» Source material:
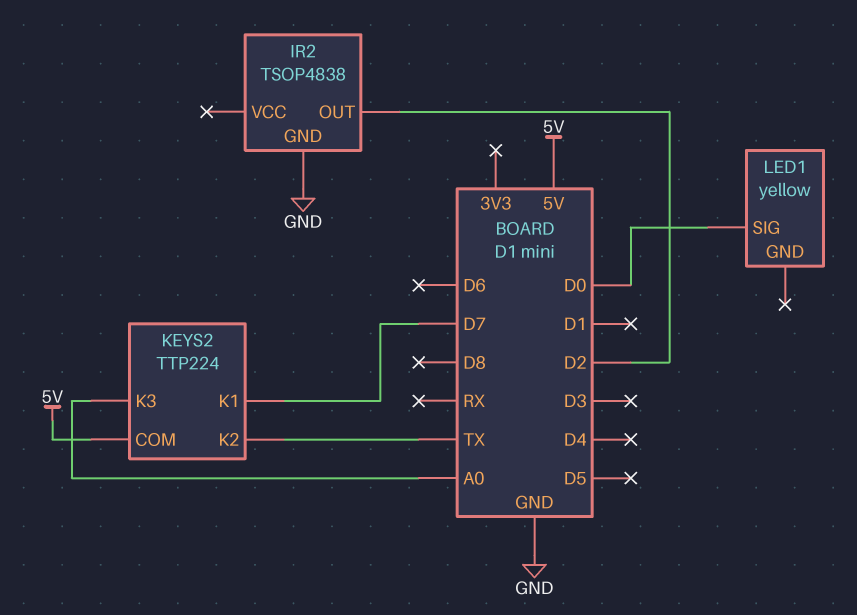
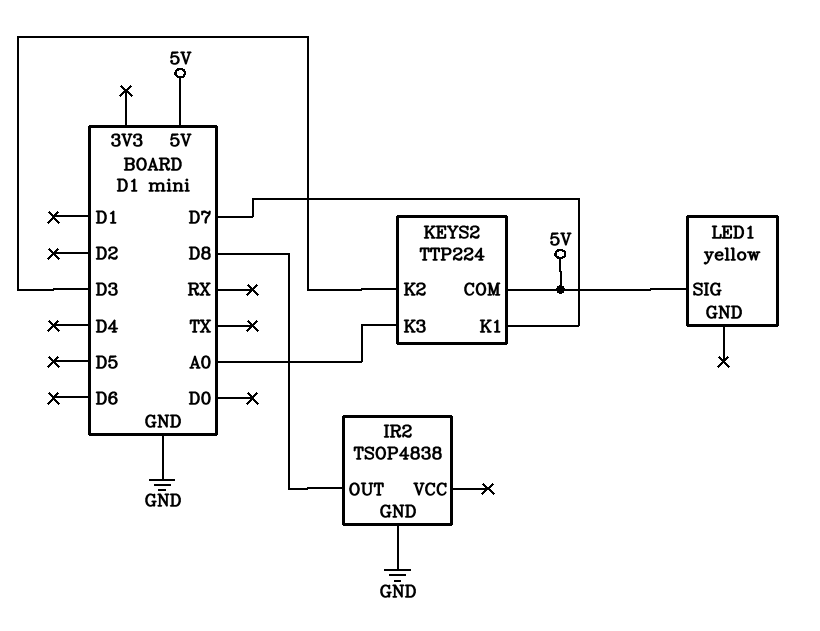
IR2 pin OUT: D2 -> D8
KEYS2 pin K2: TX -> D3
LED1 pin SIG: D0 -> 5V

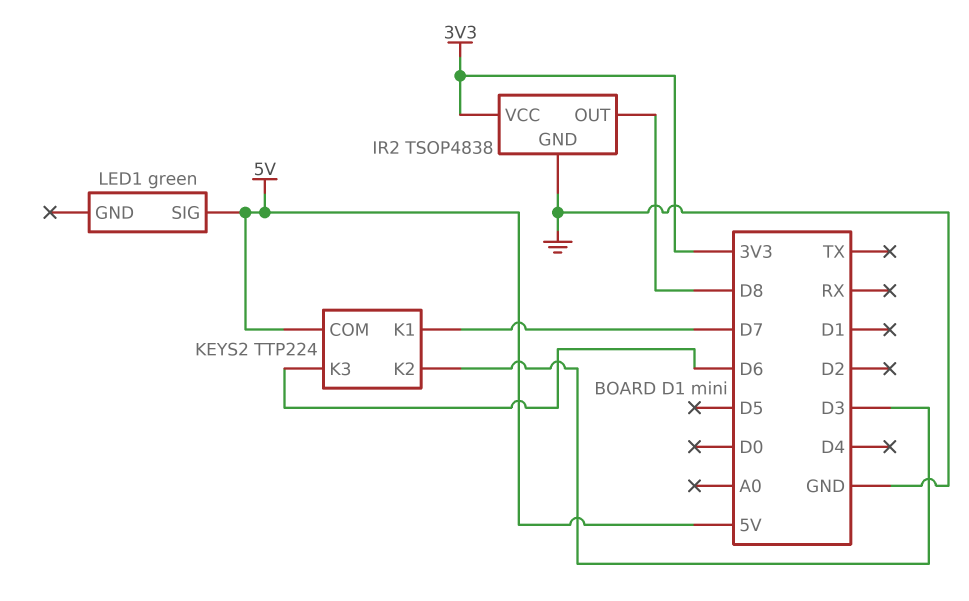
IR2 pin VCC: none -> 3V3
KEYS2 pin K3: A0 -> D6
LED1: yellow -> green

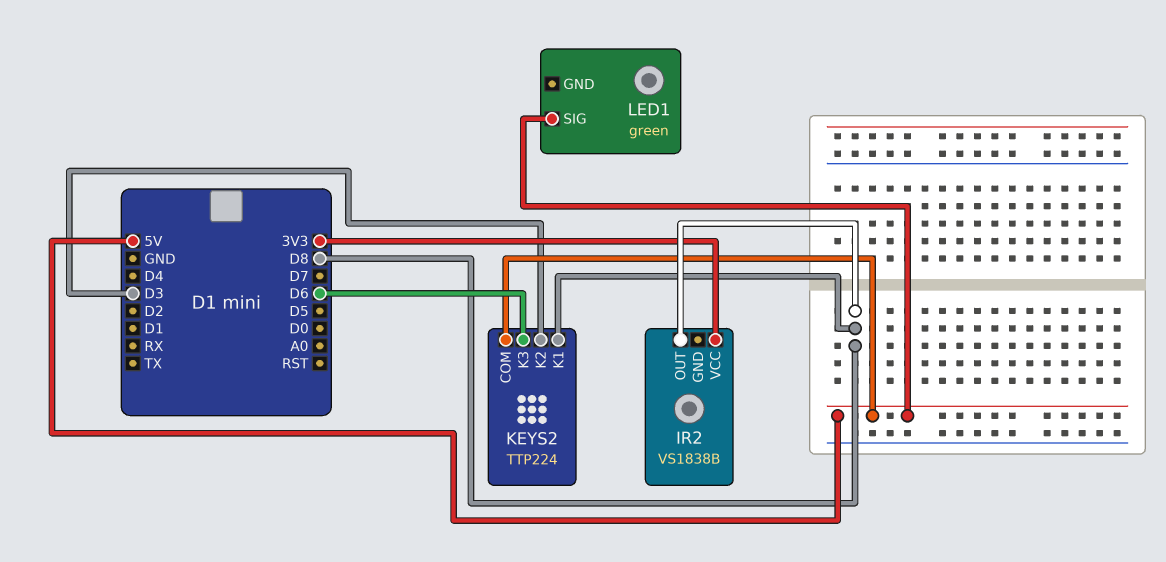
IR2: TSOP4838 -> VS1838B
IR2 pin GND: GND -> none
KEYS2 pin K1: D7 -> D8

» Task statement: Copy every record exactly; no pictures.

» Response:
IR2 pin OUT: D2 -> D8
KEYS2 pin K2: TX -> D3
LED1 pin SIG: D0 -> 5V

IR2 pin VCC: none -> 3V3
KEYS2 pin K3: A0 -> D6
LED1: yellow -> green

IR2: TSOP4838 -> VS1838B
IR2 pin GND: GND -> none
KEYS2 pin K1: D7 -> D8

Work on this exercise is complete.